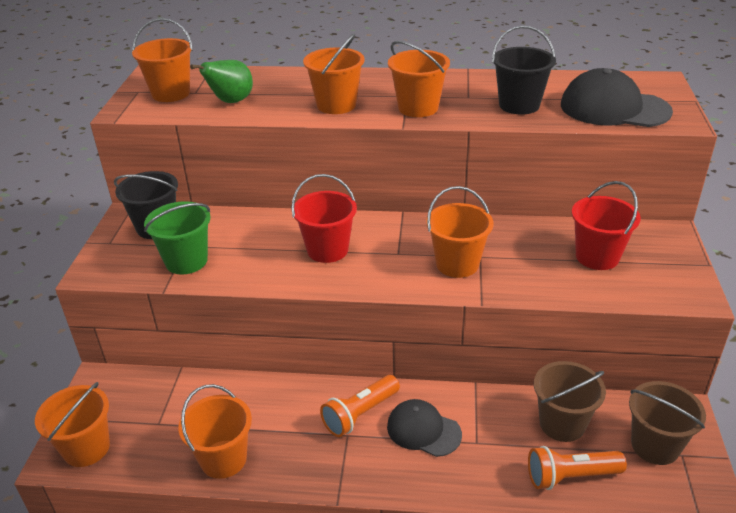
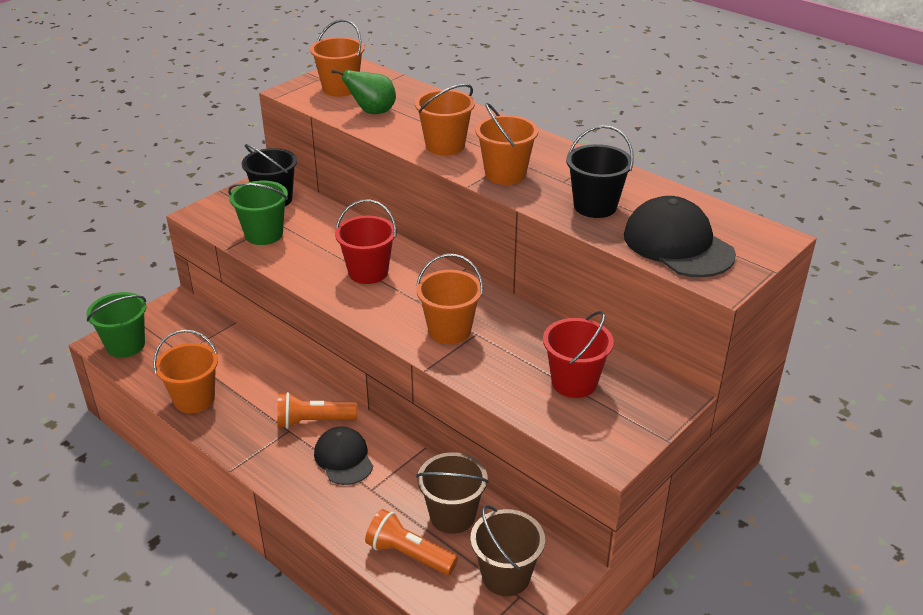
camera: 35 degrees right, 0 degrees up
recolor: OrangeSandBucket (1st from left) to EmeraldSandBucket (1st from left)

---

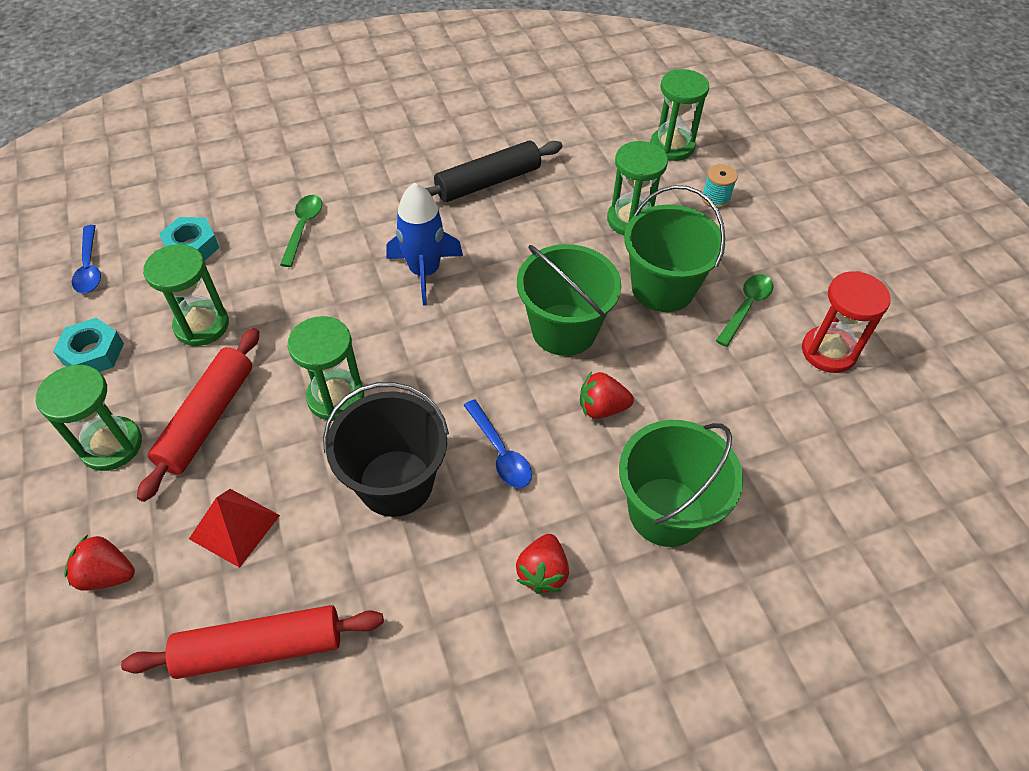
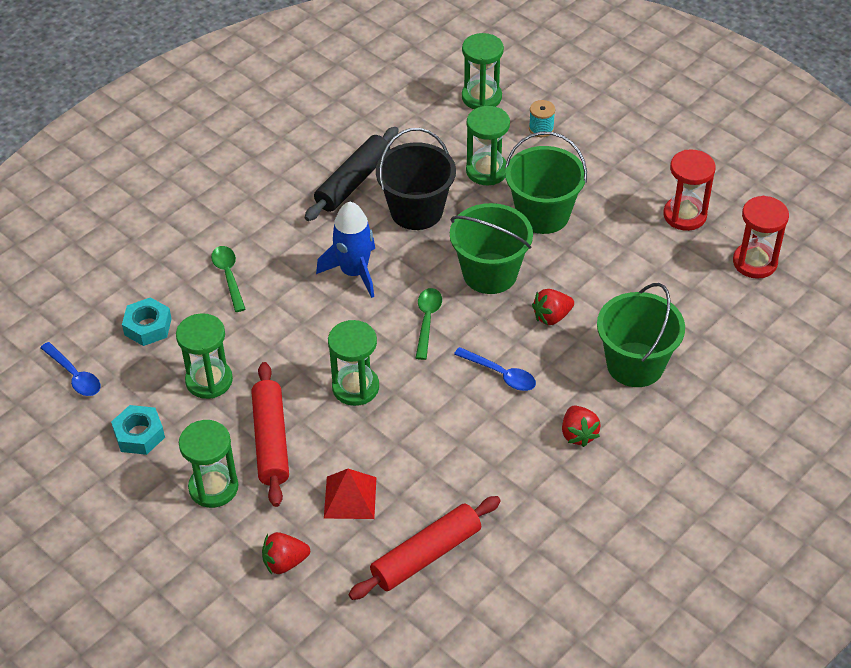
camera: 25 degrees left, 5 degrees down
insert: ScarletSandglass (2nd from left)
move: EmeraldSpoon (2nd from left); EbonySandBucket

WORK TO BE COMPLETED: An exact, complete copy of the lines above from the one with "camera: 25 degrees left, 5 degrees down" through the one with "move: EmeraldSpoon (2nd" is the whole answer.

WRITTEN ANSWER:
camera: 25 degrees left, 5 degrees down
insert: ScarletSandglass (2nd from left)
move: EmeraldSpoon (2nd from left); EbonySandBucket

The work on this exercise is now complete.